Input data:

════

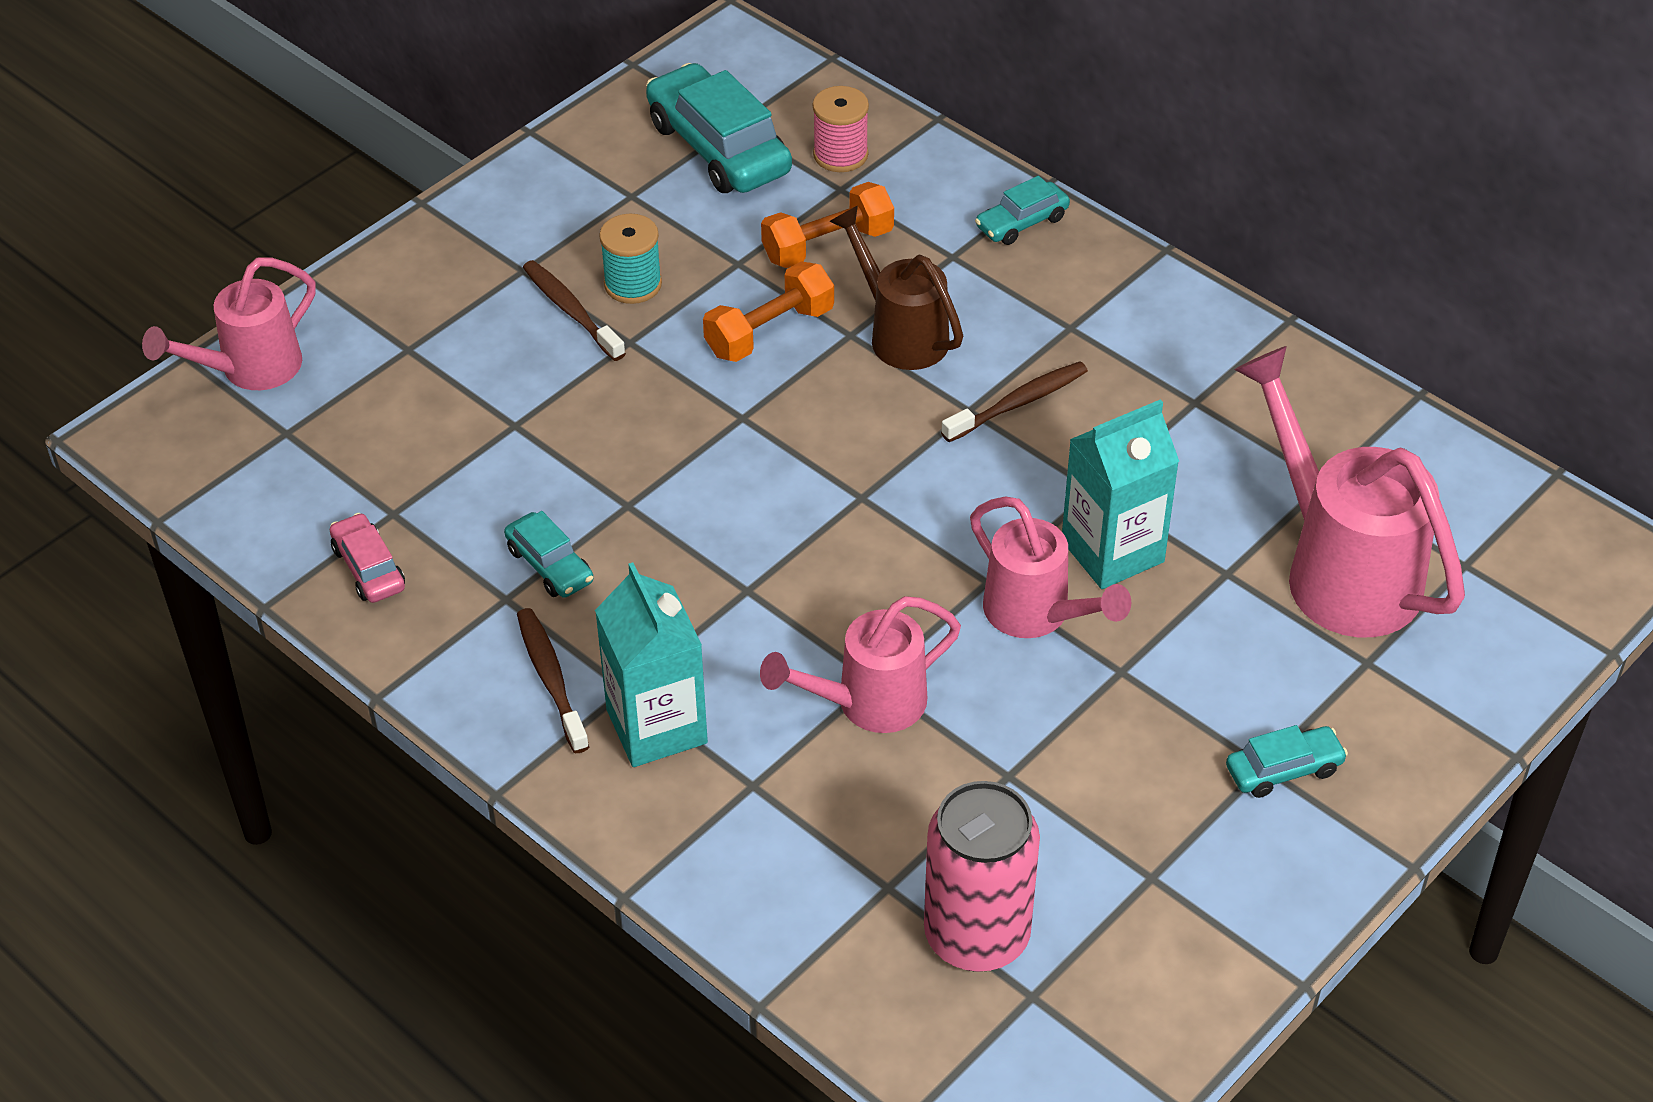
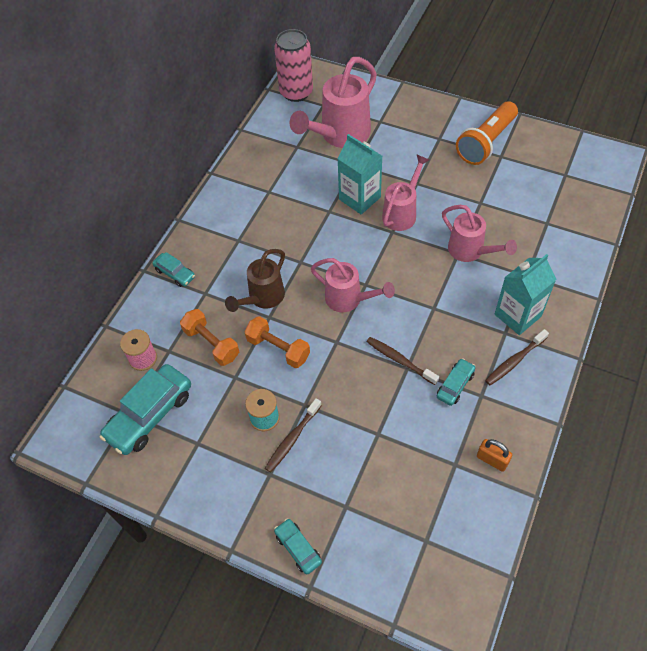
camera: 105 degrees left, 10 degrees up
(250, 369) = (390, 582): pink watering can -> pink watering can (348, 299)
(369, 568) = (492, 460): pink car -> orange padlock
(976, 936) = (551, 194): pink can -> pink can (296, 92)
(1017, 403) = (291, 246): brown toothbrush -> brown toothbrush (400, 360)
(1213, 862) = (486, 142): none -> orange flashlight
(1284, 770) = (438, 133): turquoise car -> turquoise car (298, 548)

════

From the line holding "(369, 568) = (492, 460): pink" down to the final line above, quote every line exactly and only those lines.

The answer:
(369, 568) = (492, 460): pink car -> orange padlock
(976, 936) = (551, 194): pink can -> pink can (296, 92)
(1017, 403) = (291, 246): brown toothbrush -> brown toothbrush (400, 360)
(1213, 862) = (486, 142): none -> orange flashlight
(1284, 770) = (438, 133): turquoise car -> turquoise car (298, 548)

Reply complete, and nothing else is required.